_Change detection outputs_:
^^^^
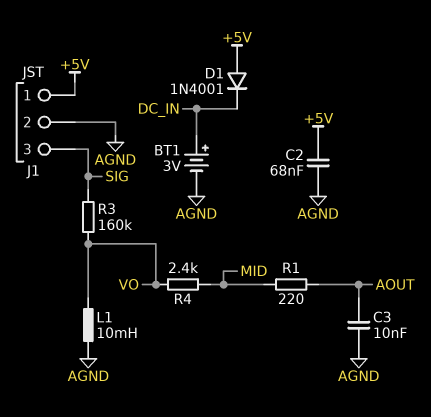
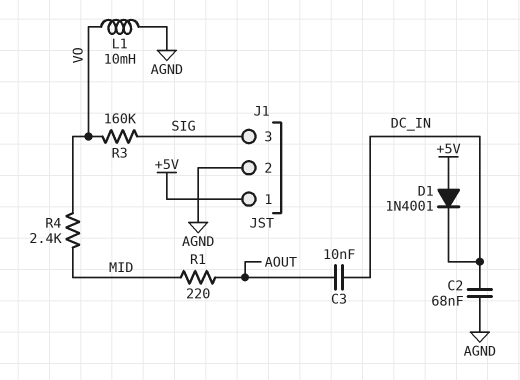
BT1: 3V (plus DC_IN, minus AGND) -> none
C2: 68nF (+5V, AGND) -> 68nF (AGND, DC_IN)
C3: 10nF (AGND, AOUT) -> 10nF (AOUT, DC_IN)

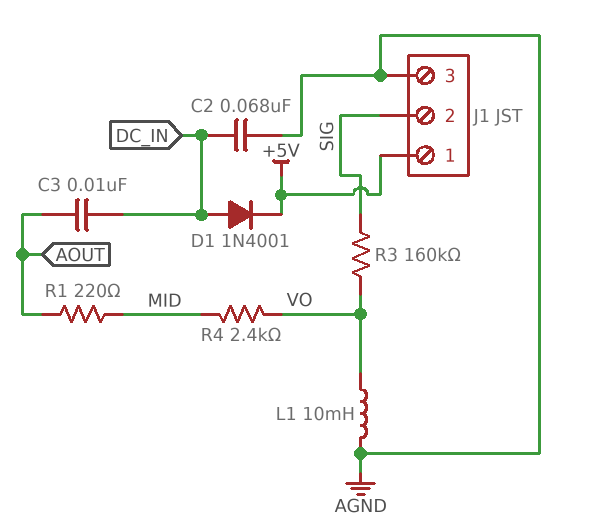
D1: diode 1N4001 (A +5V, K DC_IN) -> diode 1N4001 (A DC_IN, K +5V)
J1 pin 2: AGND -> SIG
J1 pin 3: SIG -> AGND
^^^^
_What to work on_:
The output should consist of every entry above, printed exactly, with the images removed.

_Written response_:
BT1: 3V (plus DC_IN, minus AGND) -> none
C2: 68nF (+5V, AGND) -> 68nF (AGND, DC_IN)
C3: 10nF (AGND, AOUT) -> 10nF (AOUT, DC_IN)

D1: diode 1N4001 (A +5V, K DC_IN) -> diode 1N4001 (A DC_IN, K +5V)
J1 pin 2: AGND -> SIG
J1 pin 3: SIG -> AGND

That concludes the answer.